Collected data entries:
+ + + + + + +

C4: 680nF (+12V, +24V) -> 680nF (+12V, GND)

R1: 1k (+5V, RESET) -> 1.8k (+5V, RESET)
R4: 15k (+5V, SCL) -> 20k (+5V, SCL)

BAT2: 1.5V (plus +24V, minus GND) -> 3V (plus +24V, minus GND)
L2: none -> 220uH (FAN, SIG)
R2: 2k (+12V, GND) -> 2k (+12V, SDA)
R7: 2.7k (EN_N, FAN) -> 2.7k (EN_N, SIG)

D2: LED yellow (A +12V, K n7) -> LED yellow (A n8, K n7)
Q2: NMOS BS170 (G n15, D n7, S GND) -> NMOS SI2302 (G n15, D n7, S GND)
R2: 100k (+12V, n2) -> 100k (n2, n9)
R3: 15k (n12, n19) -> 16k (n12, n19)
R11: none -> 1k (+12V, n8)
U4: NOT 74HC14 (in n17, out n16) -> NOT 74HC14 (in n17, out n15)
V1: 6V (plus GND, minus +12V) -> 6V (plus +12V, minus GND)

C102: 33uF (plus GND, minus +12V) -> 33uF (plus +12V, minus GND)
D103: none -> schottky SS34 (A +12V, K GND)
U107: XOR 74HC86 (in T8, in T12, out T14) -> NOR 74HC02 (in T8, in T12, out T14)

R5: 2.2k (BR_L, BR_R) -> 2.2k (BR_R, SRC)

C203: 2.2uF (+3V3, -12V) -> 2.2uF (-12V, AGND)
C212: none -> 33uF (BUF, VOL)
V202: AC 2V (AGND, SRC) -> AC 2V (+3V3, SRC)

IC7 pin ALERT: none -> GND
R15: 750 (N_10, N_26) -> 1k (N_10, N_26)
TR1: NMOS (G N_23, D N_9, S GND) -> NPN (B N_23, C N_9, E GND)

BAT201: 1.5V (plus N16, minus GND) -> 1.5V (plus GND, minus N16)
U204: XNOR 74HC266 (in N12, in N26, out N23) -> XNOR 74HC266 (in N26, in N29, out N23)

+ + + + + + +

**Work instructions**. All of the data is to be transcribed exactly as written.

**Solution to this exercise**.
C4: 680nF (+12V, +24V) -> 680nF (+12V, GND)

R1: 1k (+5V, RESET) -> 1.8k (+5V, RESET)
R4: 15k (+5V, SCL) -> 20k (+5V, SCL)

BAT2: 1.5V (plus +24V, minus GND) -> 3V (plus +24V, minus GND)
L2: none -> 220uH (FAN, SIG)
R2: 2k (+12V, GND) -> 2k (+12V, SDA)
R7: 2.7k (EN_N, FAN) -> 2.7k (EN_N, SIG)

D2: LED yellow (A +12V, K n7) -> LED yellow (A n8, K n7)
Q2: NMOS BS170 (G n15, D n7, S GND) -> NMOS SI2302 (G n15, D n7, S GND)
R2: 100k (+12V, n2) -> 100k (n2, n9)
R3: 15k (n12, n19) -> 16k (n12, n19)
R11: none -> 1k (+12V, n8)
U4: NOT 74HC14 (in n17, out n16) -> NOT 74HC14 (in n17, out n15)
V1: 6V (plus GND, minus +12V) -> 6V (plus +12V, minus GND)

C102: 33uF (plus GND, minus +12V) -> 33uF (plus +12V, minus GND)
D103: none -> schottky SS34 (A +12V, K GND)
U107: XOR 74HC86 (in T8, in T12, out T14) -> NOR 74HC02 (in T8, in T12, out T14)

R5: 2.2k (BR_L, BR_R) -> 2.2k (BR_R, SRC)

C203: 2.2uF (+3V3, -12V) -> 2.2uF (-12V, AGND)
C212: none -> 33uF (BUF, VOL)
V202: AC 2V (AGND, SRC) -> AC 2V (+3V3, SRC)

IC7 pin ALERT: none -> GND
R15: 750 (N_10, N_26) -> 1k (N_10, N_26)
TR1: NMOS (G N_23, D N_9, S GND) -> NPN (B N_23, C N_9, E GND)

BAT201: 1.5V (plus N16, minus GND) -> 1.5V (plus GND, minus N16)
U204: XNOR 74HC266 (in N12, in N26, out N23) -> XNOR 74HC266 (in N26, in N29, out N23)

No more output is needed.